Scene change data
========================
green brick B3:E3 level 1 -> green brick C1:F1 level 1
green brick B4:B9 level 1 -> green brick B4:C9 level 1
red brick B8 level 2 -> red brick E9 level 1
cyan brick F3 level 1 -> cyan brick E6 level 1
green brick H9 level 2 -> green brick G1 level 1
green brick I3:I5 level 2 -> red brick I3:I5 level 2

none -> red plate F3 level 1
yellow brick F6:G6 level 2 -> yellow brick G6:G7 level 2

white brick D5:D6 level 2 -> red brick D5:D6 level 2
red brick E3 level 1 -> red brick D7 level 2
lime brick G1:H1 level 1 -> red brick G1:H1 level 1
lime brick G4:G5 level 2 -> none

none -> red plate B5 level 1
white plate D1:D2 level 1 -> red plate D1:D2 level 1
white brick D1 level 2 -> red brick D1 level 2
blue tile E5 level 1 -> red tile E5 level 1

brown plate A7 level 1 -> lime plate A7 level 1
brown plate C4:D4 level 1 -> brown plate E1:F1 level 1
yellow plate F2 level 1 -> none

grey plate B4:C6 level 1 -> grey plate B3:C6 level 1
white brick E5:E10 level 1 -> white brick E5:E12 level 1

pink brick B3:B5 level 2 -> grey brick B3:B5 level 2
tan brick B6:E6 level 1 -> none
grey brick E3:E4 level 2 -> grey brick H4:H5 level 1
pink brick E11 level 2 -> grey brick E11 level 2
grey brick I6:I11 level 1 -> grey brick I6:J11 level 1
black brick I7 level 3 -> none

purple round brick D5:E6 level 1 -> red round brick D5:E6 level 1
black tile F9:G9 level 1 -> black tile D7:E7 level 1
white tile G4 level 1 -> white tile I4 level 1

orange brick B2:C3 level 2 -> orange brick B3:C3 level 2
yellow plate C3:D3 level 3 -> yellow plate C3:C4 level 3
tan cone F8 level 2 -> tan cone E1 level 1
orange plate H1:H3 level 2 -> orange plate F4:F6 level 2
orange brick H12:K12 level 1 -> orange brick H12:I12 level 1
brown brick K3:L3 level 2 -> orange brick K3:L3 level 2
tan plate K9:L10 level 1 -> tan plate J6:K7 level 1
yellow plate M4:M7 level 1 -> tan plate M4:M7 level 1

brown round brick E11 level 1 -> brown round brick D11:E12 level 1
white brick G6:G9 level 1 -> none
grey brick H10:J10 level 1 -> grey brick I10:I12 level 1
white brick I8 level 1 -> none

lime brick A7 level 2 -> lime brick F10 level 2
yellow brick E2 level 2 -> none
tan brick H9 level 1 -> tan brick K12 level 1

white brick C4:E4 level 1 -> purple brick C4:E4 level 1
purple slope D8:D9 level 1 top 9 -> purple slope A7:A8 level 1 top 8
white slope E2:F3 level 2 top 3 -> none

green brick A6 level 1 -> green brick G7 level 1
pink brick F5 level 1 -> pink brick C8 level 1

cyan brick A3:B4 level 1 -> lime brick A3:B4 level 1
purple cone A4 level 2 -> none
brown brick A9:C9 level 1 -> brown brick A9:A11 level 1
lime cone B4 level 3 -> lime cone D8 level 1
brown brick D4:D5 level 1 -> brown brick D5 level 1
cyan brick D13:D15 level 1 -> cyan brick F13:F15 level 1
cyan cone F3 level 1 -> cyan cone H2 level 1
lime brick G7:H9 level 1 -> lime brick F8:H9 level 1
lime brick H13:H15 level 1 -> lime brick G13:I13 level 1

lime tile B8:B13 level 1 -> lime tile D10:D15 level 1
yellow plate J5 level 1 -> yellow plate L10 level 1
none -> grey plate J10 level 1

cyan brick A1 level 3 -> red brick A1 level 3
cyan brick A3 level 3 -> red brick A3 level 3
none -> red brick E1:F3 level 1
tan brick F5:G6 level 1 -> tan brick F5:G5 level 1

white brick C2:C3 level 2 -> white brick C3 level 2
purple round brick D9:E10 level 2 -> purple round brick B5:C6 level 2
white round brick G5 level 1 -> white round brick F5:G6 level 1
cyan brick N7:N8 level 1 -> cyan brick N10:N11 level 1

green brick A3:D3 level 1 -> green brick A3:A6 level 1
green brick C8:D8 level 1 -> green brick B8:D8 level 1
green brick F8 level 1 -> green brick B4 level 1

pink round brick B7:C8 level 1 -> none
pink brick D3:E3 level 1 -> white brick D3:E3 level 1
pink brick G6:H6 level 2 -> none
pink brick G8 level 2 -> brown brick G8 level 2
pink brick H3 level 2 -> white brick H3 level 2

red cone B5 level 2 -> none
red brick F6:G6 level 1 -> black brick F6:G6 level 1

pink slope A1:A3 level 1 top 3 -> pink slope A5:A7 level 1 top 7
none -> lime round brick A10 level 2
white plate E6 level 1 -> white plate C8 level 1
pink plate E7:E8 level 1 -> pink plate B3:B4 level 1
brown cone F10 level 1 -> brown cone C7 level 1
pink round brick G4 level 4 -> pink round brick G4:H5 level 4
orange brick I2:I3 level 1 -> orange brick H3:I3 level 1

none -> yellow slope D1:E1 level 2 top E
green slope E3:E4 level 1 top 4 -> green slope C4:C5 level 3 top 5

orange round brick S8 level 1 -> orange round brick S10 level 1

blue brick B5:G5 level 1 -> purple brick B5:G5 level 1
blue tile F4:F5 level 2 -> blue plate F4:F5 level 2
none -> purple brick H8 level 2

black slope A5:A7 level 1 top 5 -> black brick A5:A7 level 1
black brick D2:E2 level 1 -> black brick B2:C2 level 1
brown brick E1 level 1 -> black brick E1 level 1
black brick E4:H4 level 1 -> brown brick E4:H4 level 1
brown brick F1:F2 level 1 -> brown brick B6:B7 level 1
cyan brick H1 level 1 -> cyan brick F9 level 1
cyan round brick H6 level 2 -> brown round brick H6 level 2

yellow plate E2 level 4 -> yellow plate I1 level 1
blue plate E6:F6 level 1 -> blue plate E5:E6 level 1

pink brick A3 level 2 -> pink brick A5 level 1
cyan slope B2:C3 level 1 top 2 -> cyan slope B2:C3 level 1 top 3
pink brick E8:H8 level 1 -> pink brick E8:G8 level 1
========================
#### THE TASK
Only lines containing the string "round" are needed. Pull each of them out of the records above.

#### RESPONSE BELOW
purple round brick D5:E6 level 1 -> red round brick D5:E6 level 1
brown round brick E11 level 1 -> brown round brick D11:E12 level 1
purple round brick D9:E10 level 2 -> purple round brick B5:C6 level 2
white round brick G5 level 1 -> white round brick F5:G6 level 1
pink round brick B7:C8 level 1 -> none
none -> lime round brick A10 level 2
pink round brick G4 level 4 -> pink round brick G4:H5 level 4
orange round brick S8 level 1 -> orange round brick S10 level 1
cyan round brick H6 level 2 -> brown round brick H6 level 2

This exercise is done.